● Brief
Word for word, restate the lines of the listing below from the line with "gray star: (43, 82) -> (35, 73), moved" through the line with "black line: (415, 631)", and do not include the pictures.
[Opening Data to examine section]
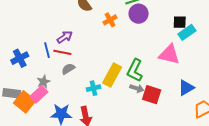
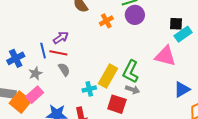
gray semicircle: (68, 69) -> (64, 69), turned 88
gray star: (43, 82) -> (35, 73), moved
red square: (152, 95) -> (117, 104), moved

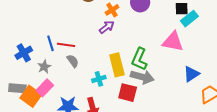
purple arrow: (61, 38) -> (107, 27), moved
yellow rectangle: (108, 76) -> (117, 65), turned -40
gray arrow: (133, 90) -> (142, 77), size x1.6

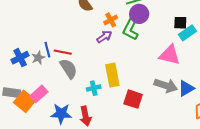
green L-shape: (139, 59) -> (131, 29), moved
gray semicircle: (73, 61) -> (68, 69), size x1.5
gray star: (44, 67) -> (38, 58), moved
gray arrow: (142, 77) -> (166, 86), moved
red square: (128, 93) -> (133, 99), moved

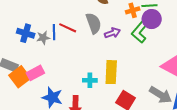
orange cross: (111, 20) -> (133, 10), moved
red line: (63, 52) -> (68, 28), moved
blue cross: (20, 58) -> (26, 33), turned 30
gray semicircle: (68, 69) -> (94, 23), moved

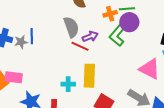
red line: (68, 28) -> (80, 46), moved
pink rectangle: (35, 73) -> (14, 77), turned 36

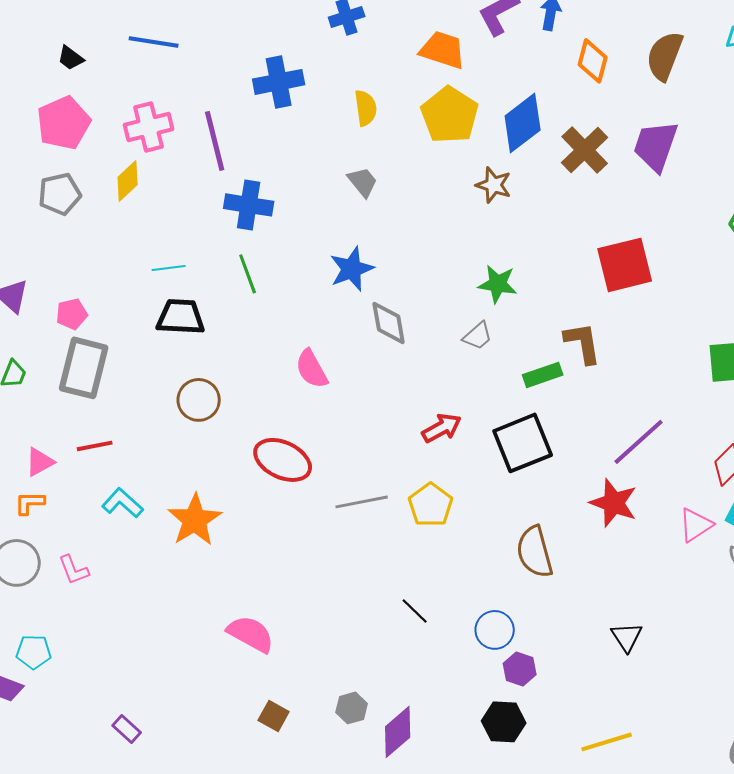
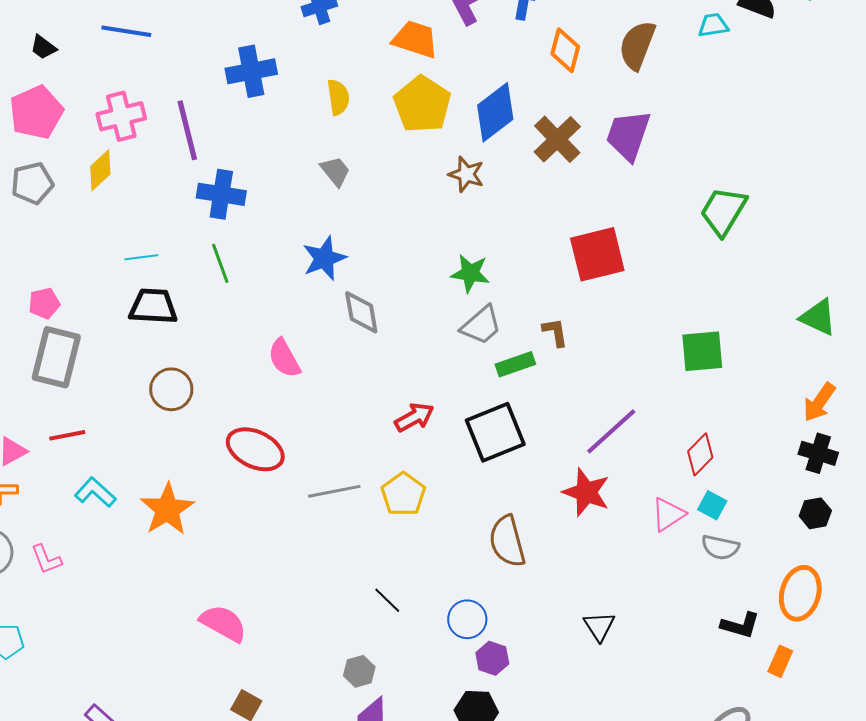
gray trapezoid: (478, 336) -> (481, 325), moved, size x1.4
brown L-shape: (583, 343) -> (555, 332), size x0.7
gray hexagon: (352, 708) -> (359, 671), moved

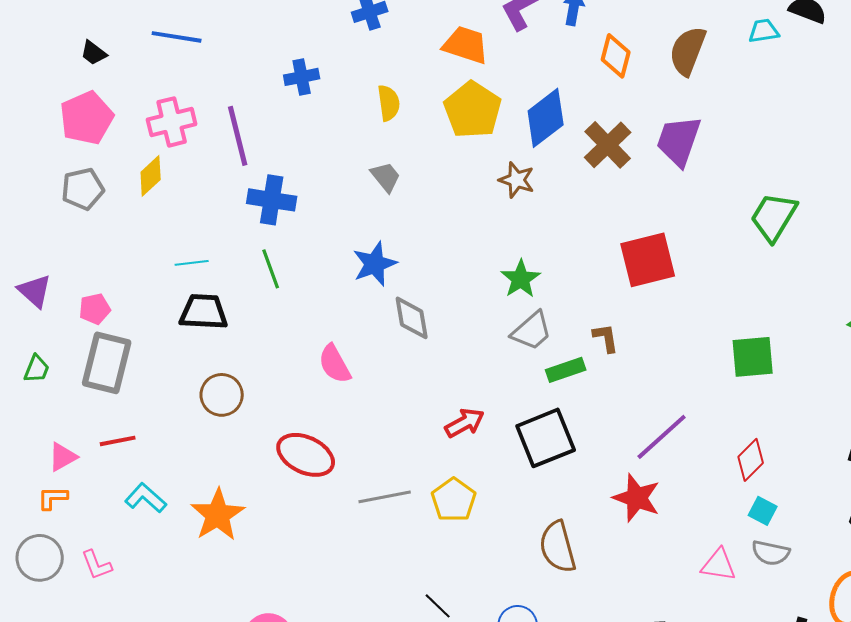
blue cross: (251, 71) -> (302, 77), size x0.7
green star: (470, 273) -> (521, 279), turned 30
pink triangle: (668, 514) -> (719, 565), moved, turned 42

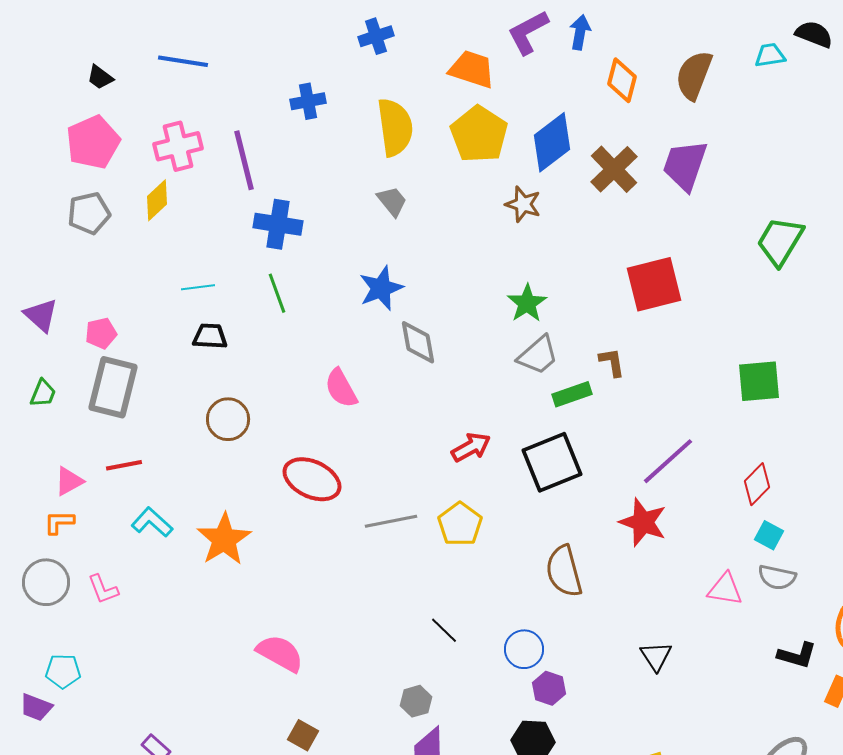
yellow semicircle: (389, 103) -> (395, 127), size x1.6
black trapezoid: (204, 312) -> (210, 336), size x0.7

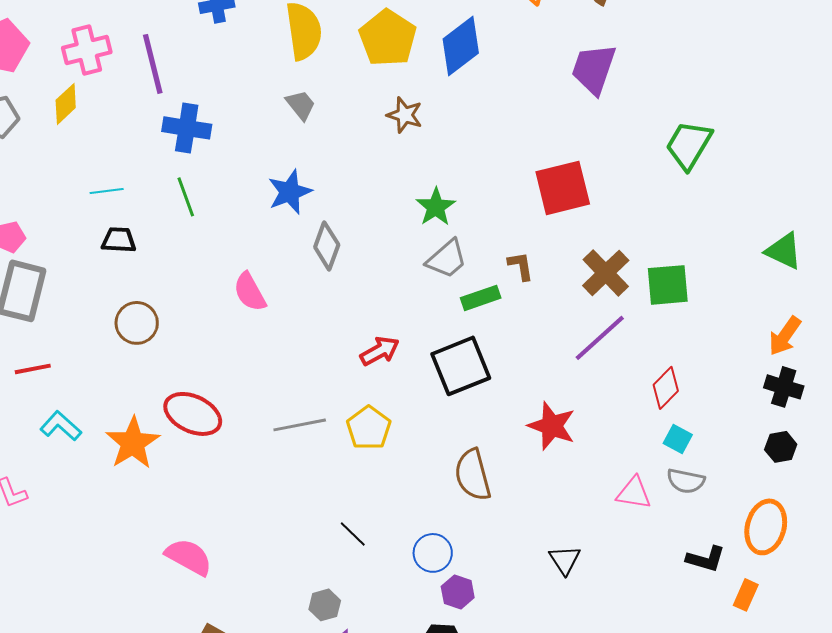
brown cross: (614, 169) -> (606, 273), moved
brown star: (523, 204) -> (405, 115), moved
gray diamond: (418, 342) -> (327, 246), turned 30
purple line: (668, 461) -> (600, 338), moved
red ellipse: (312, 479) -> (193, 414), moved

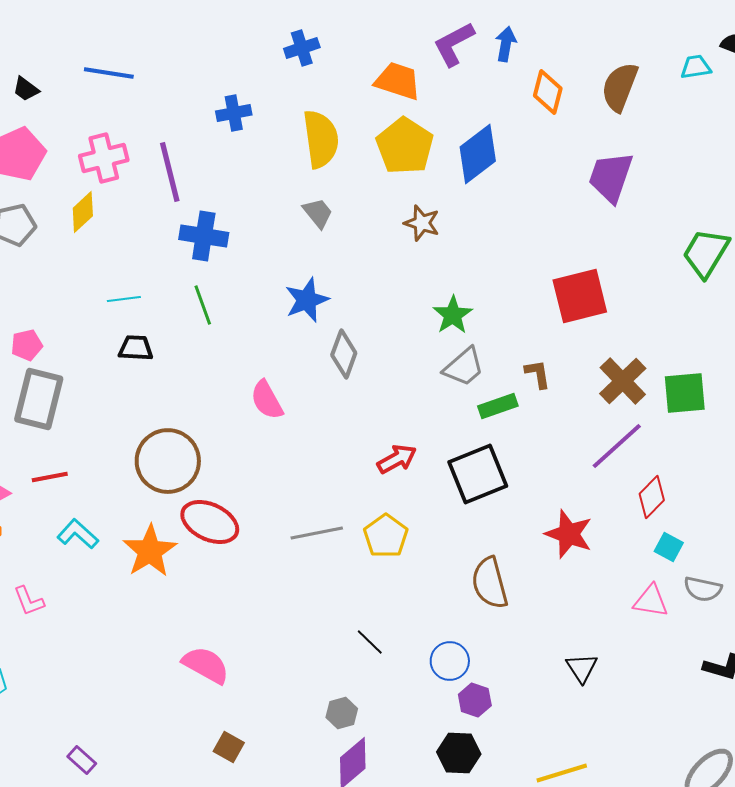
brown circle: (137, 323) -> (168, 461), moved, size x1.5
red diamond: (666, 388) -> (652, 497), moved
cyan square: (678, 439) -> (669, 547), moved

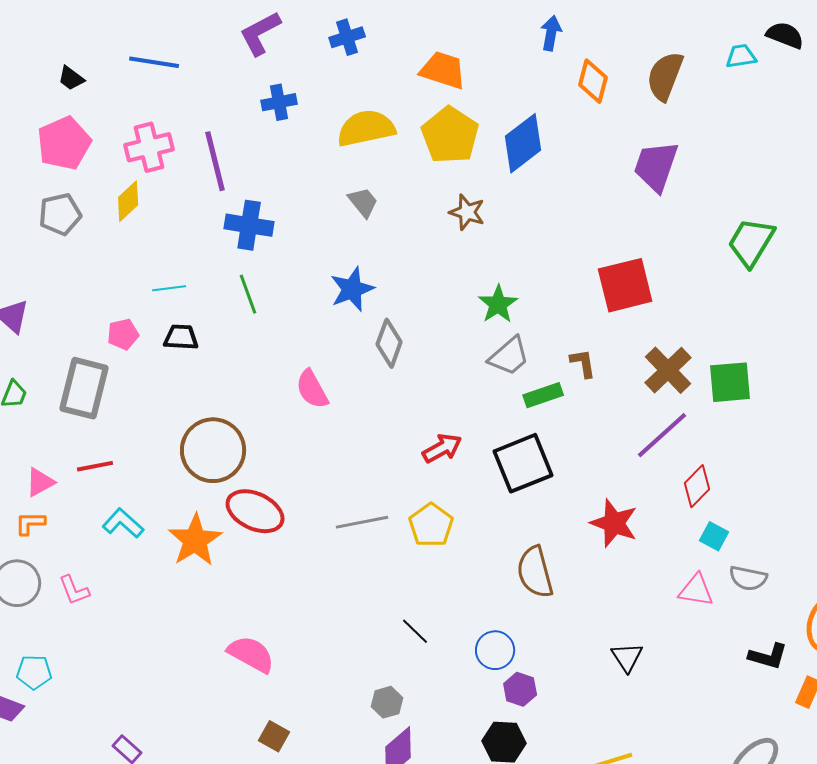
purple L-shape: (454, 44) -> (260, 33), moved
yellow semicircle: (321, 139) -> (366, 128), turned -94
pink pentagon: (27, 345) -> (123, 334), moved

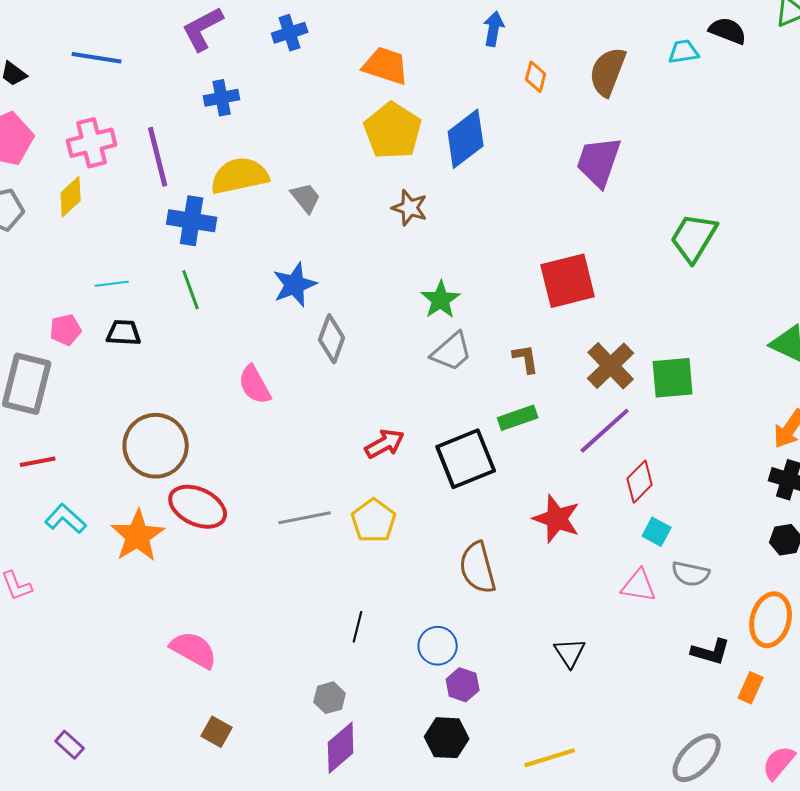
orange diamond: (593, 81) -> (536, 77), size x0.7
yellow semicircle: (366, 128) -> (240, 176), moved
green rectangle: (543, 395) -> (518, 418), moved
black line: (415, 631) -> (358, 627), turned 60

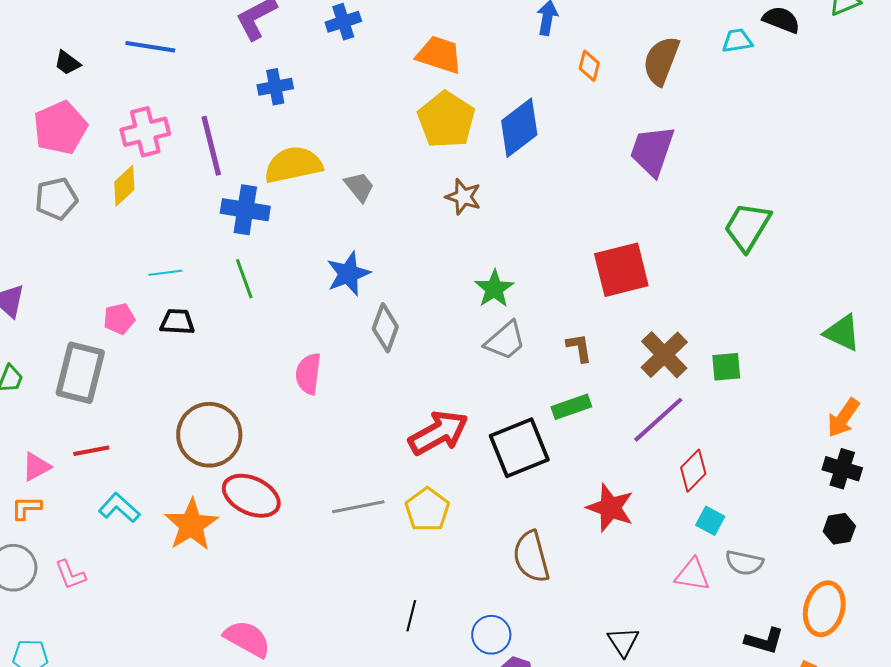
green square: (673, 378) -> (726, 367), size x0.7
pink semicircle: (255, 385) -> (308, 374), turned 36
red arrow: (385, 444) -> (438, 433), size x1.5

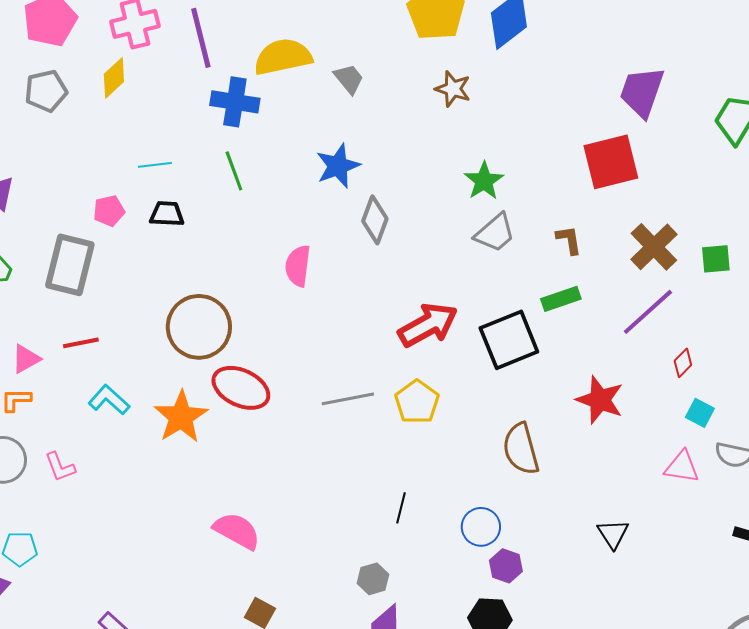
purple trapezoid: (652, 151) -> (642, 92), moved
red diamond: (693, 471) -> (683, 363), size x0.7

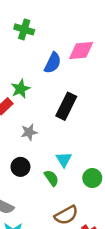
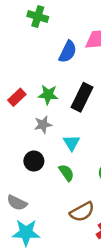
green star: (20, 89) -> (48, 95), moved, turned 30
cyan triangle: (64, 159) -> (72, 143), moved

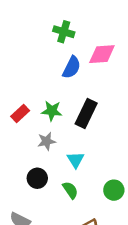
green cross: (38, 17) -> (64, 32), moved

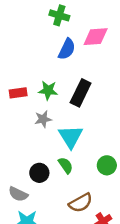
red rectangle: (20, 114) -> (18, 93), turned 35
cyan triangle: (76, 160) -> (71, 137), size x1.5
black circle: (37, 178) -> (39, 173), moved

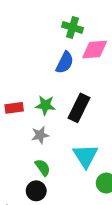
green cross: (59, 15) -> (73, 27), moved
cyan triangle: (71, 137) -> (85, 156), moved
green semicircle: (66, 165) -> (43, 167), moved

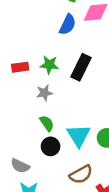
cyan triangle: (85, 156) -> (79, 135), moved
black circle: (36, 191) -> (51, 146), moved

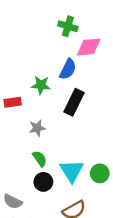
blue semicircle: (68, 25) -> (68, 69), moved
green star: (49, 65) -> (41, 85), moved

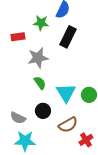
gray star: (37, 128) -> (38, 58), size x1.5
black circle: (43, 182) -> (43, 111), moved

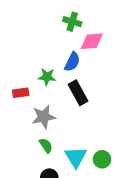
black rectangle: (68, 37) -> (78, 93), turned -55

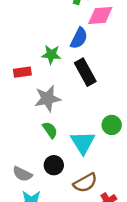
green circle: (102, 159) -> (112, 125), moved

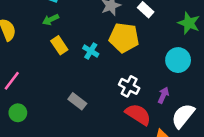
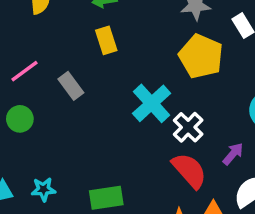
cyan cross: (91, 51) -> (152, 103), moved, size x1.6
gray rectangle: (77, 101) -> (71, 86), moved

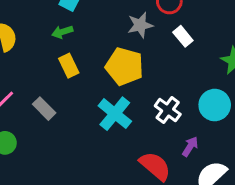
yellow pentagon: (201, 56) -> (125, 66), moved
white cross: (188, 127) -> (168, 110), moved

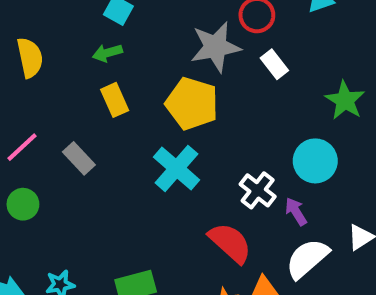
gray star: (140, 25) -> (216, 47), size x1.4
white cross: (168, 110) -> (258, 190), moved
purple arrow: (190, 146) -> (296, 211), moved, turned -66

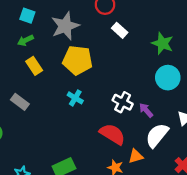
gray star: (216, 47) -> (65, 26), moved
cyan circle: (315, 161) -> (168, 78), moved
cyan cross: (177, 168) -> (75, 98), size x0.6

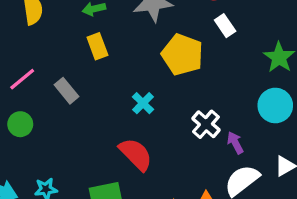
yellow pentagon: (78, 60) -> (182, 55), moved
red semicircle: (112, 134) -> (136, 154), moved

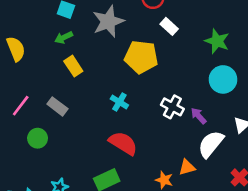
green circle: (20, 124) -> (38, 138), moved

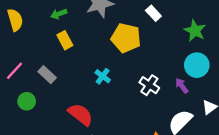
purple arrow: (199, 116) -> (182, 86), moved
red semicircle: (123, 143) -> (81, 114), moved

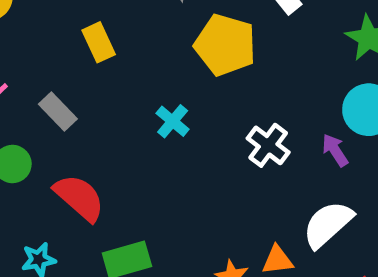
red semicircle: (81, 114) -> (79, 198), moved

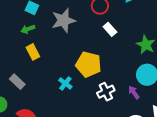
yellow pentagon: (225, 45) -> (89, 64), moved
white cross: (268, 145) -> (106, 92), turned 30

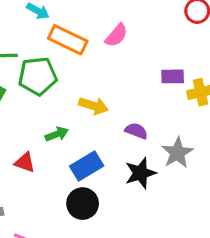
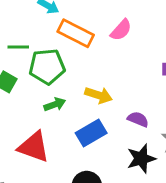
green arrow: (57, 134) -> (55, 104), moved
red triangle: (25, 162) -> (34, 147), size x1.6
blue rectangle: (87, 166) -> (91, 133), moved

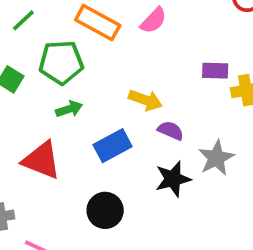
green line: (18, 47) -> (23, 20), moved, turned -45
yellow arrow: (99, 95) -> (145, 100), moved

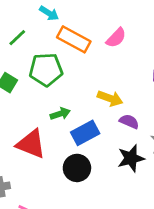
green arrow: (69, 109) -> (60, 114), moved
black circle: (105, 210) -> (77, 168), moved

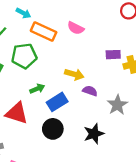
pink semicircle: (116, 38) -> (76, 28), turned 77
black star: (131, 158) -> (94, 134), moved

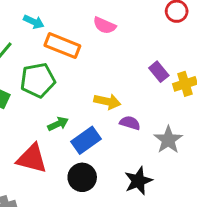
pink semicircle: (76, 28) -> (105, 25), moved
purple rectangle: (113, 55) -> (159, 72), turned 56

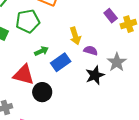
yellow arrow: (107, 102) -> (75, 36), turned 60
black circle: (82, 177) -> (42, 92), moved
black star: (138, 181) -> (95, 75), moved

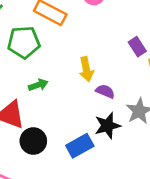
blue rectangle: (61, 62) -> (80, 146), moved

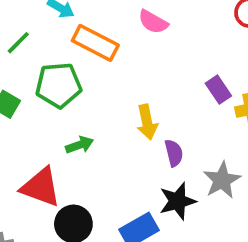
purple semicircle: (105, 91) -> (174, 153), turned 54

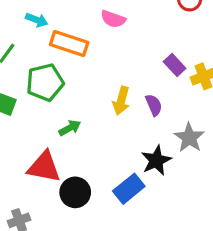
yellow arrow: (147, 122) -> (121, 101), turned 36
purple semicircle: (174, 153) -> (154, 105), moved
[Closing Data to examine section]
● Exercise output
gray star: (43, 82) -> (35, 73), moved
red square: (152, 95) -> (117, 104), moved

purple arrow: (61, 38) -> (107, 27), moved
yellow rectangle: (108, 76) -> (117, 65), turned -40
gray arrow: (133, 90) -> (142, 77), size x1.6

green L-shape: (139, 59) -> (131, 29), moved
gray semicircle: (73, 61) -> (68, 69), size x1.5
gray star: (44, 67) -> (38, 58), moved
gray arrow: (142, 77) -> (166, 86), moved
red square: (128, 93) -> (133, 99), moved

orange cross: (111, 20) -> (133, 10), moved
red line: (63, 52) -> (68, 28), moved
blue cross: (20, 58) -> (26, 33), turned 30
gray semicircle: (68, 69) -> (94, 23), moved

red line: (68, 28) -> (80, 46), moved
pink rectangle: (35, 73) -> (14, 77), turned 36

gray trapezoid: (478, 336) -> (481, 325), moved, size x1.4
brown L-shape: (583, 343) -> (555, 332), size x0.7
gray hexagon: (352, 708) -> (359, 671), moved

blue cross: (251, 71) -> (302, 77), size x0.7
green star: (470, 273) -> (521, 279), turned 30
pink triangle: (668, 514) -> (719, 565), moved, turned 42

yellow semicircle: (389, 103) -> (395, 127), size x1.6
black trapezoid: (204, 312) -> (210, 336), size x0.7

brown cross: (614, 169) -> (606, 273), moved
brown star: (523, 204) -> (405, 115), moved
gray diamond: (418, 342) -> (327, 246), turned 30
purple line: (668, 461) -> (600, 338), moved
red ellipse: (312, 479) -> (193, 414), moved

brown circle: (137, 323) -> (168, 461), moved, size x1.5
red diamond: (666, 388) -> (652, 497), moved
cyan square: (678, 439) -> (669, 547), moved

purple L-shape: (454, 44) -> (260, 33), moved
yellow semicircle: (321, 139) -> (366, 128), turned -94
pink pentagon: (27, 345) -> (123, 334), moved

orange diamond: (593, 81) -> (536, 77), size x0.7
yellow semicircle: (366, 128) -> (240, 176), moved
green rectangle: (543, 395) -> (518, 418), moved
black line: (415, 631) -> (358, 627), turned 60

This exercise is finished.